| Required work |
From the material below, work out how many lines contain "green" and answer with the number only.

| Task input |
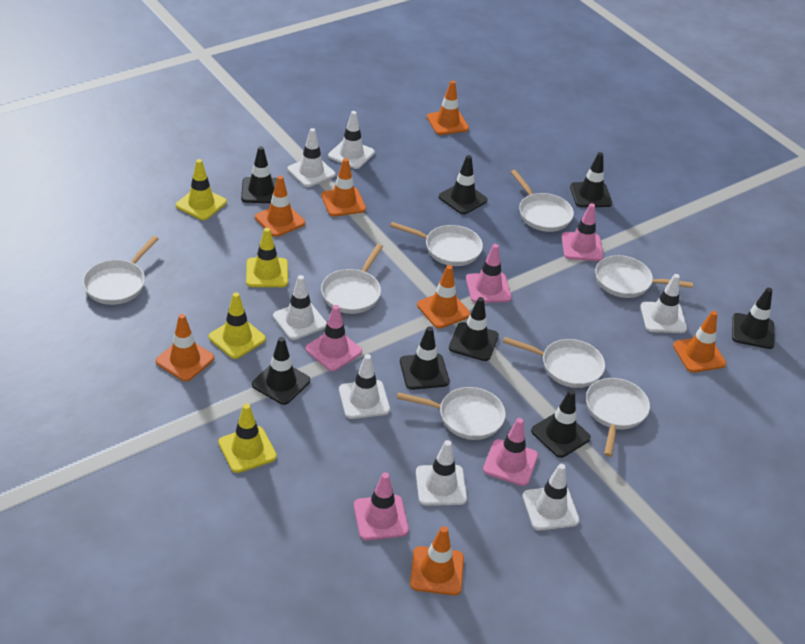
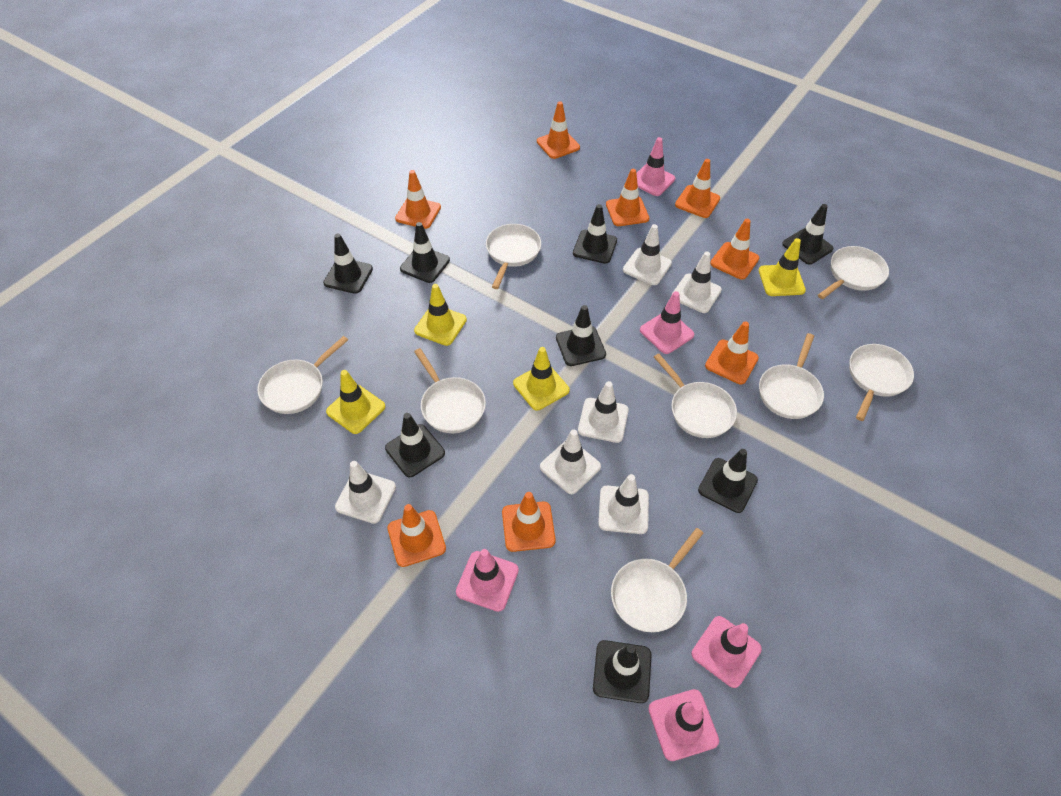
orange traffic cone: 7 -> 8
white traffic cone: 7 -> 6

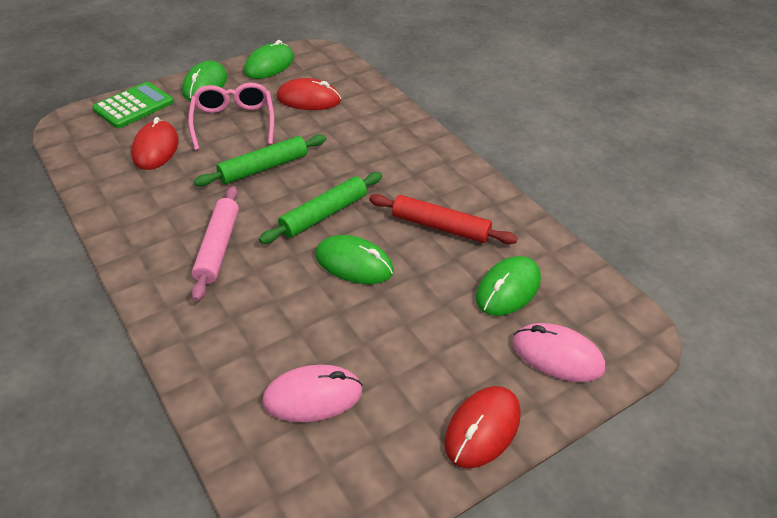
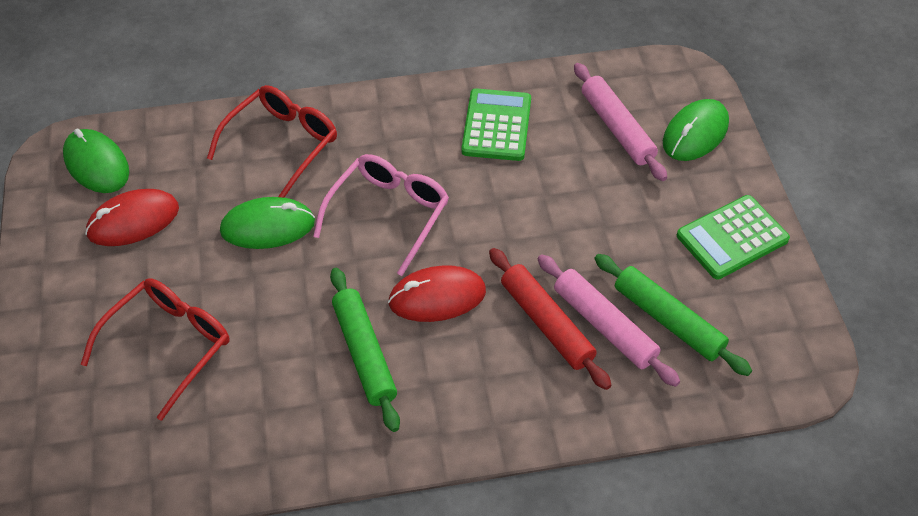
green calculator: 1 -> 2
green mouse: 4 -> 3
pink mouse: 2 -> 0
pink rolling pin: 1 -> 2
red glasses: 0 -> 2
red mouse: 3 -> 2

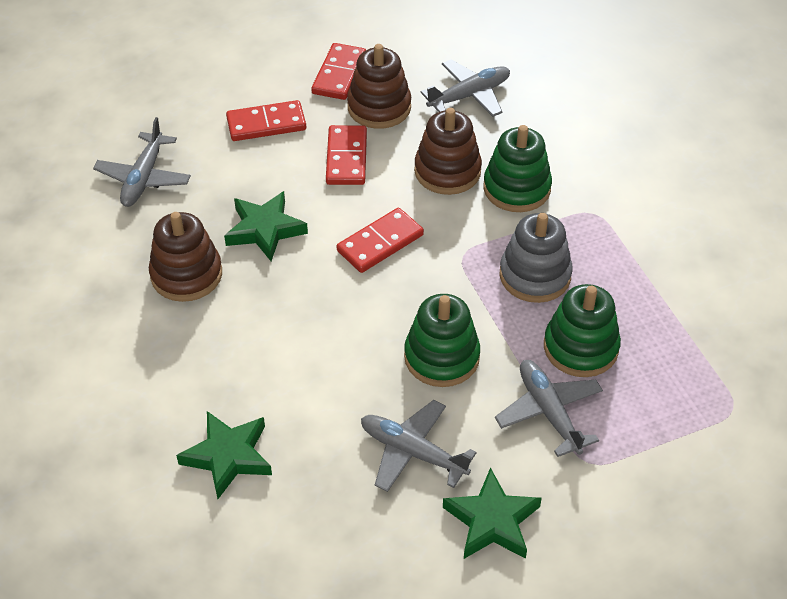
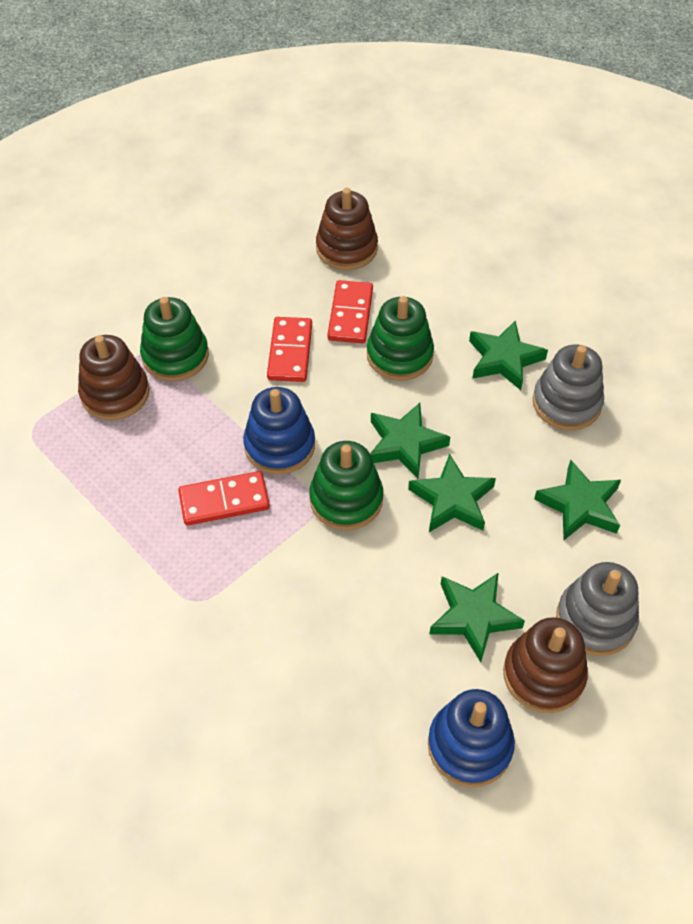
blue stacking toy: 0 -> 2
green star: 3 -> 5
grey plane: 4 -> 0
grey stacking toy: 1 -> 2
red domino: 4 -> 3

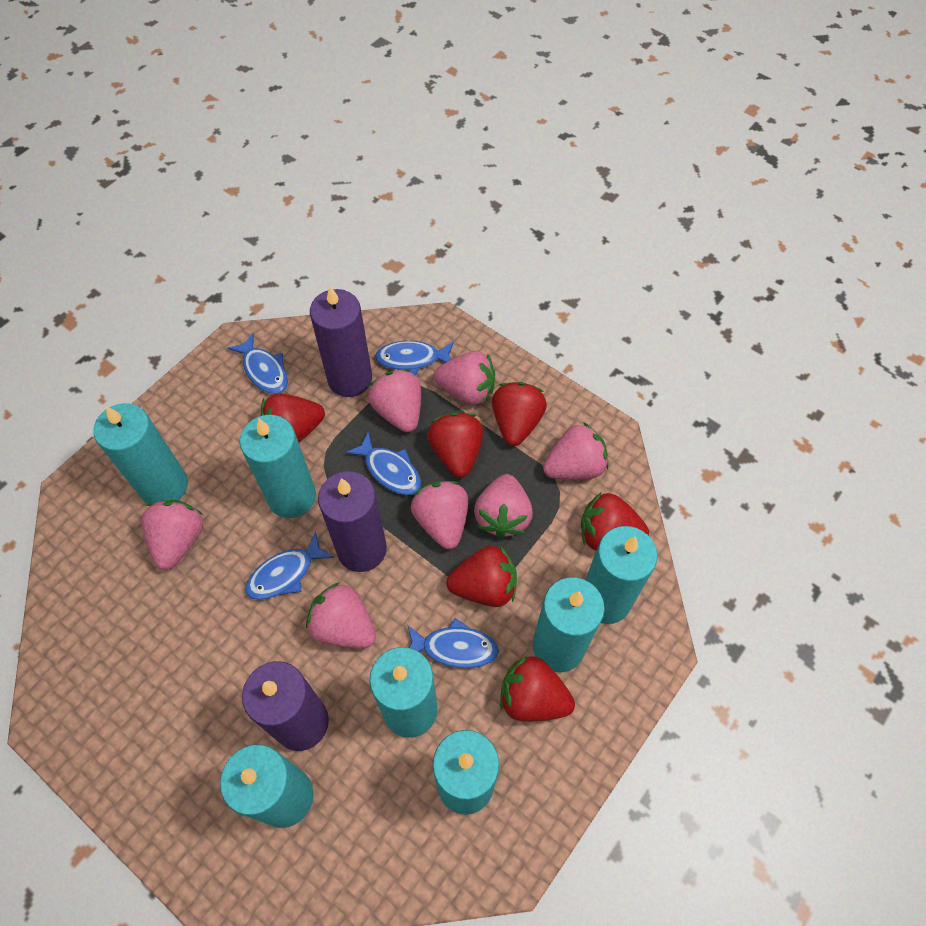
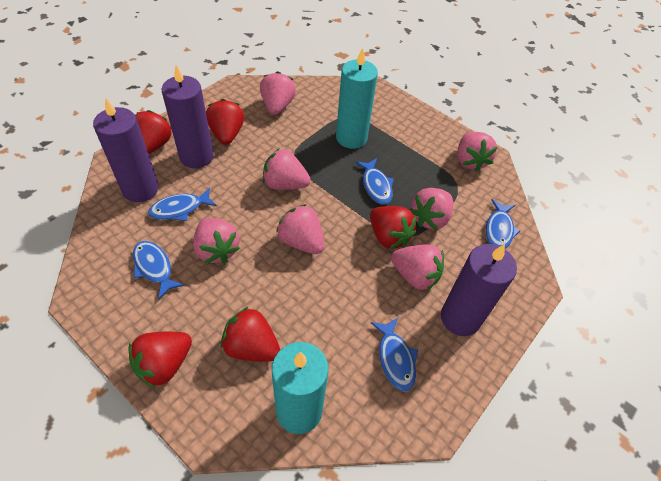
red strawberry: 6 -> 5
turquoise candle: 7 -> 2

| Result below |
3